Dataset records
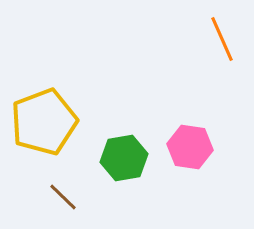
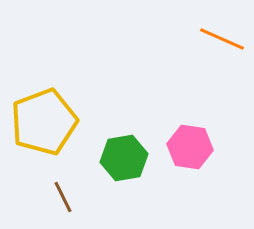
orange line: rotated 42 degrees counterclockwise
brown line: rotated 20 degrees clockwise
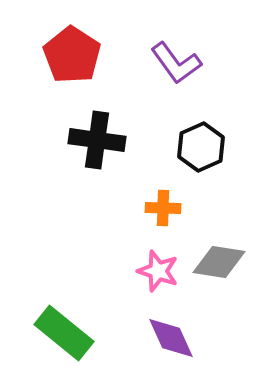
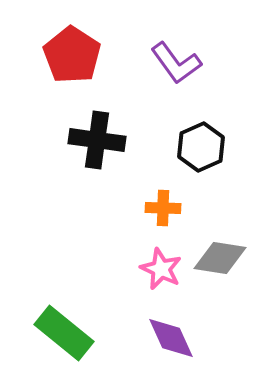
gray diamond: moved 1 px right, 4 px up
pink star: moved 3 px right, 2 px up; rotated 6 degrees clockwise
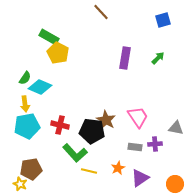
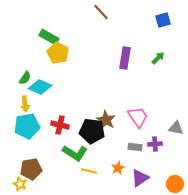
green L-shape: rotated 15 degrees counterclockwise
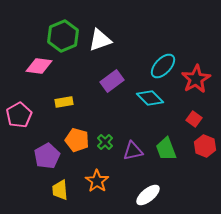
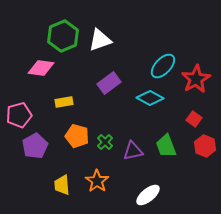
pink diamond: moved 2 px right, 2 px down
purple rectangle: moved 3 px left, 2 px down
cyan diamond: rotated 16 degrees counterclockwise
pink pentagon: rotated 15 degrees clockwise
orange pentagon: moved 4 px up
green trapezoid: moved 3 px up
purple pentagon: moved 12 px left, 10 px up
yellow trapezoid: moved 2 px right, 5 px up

→ TASK OBJECTIVE:
Going through the entries above, tally each line that has the word "moved". Answer with the number only.

→ COMPLETED EXERCISE:
8